==== EXTRACTED RECORDS ====
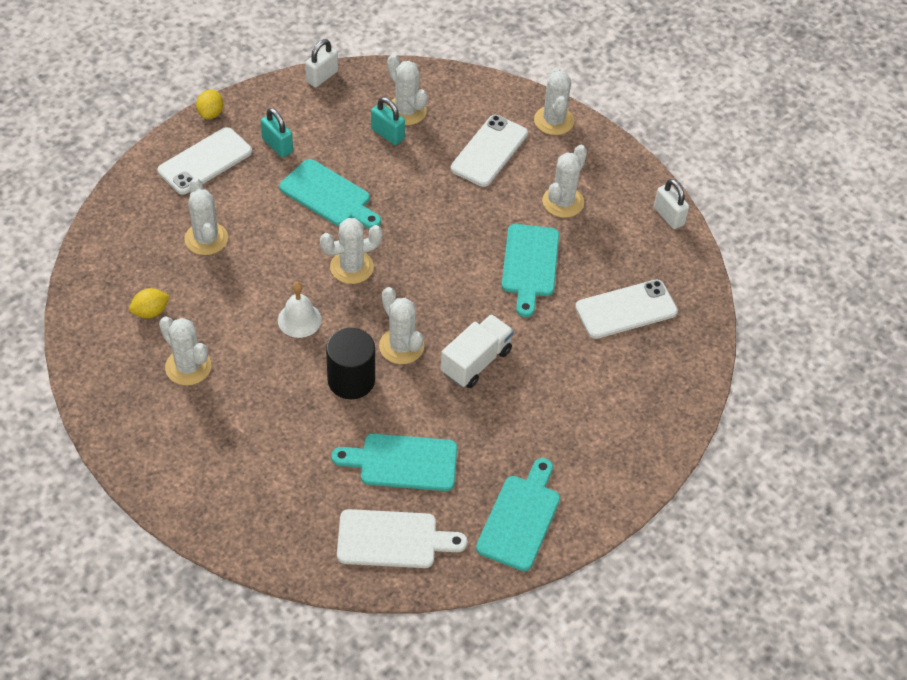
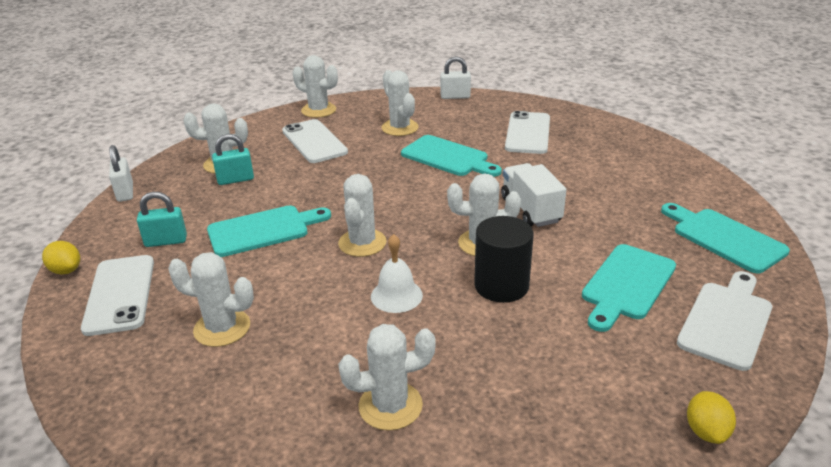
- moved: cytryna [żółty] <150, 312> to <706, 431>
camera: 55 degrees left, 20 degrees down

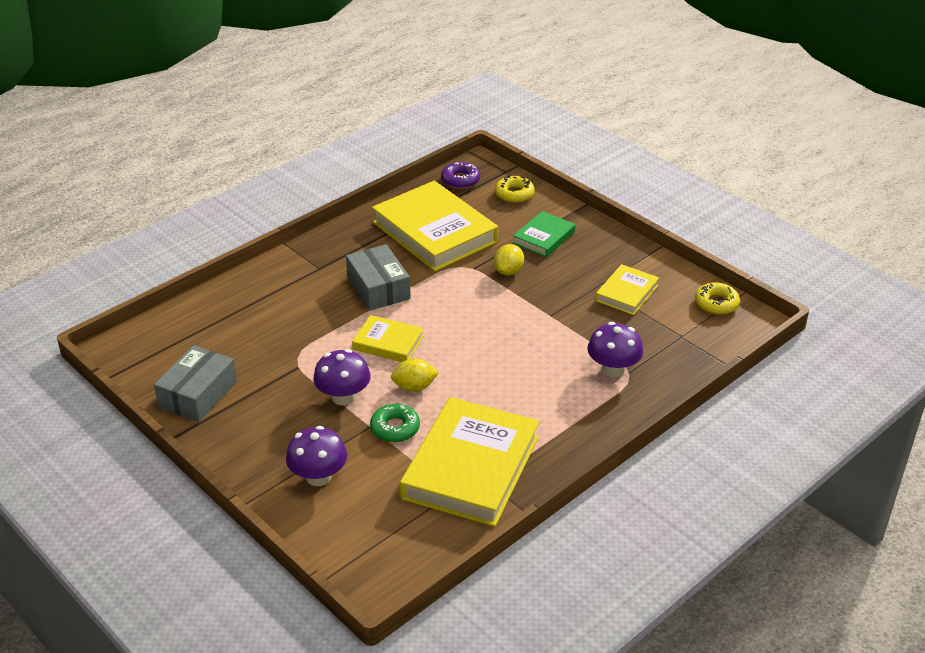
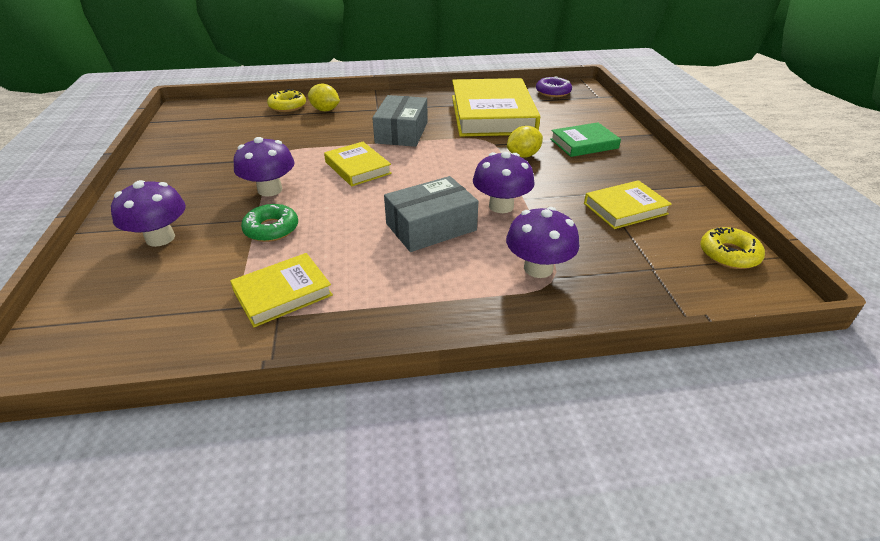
- moved: donut [żółty] <514, 194> to <287, 106>
- moved: pudełko [szary] <198, 394> to <431, 227>
- moved: cytryna [żółty] <414, 387> to <325, 110>
- resized: książka [żółty] <470, 467> = <283, 293> x0.50
- added: grzyb [fioletowy] <501, 206>
camera: 35 degrees right, 0 degrees up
====
_WHAT YOU HAVE TO DO_.
In the entries above, count each line holding the word "camera" and give that count alone.

_SOLUTION FOR THIS EXERCISE_.
2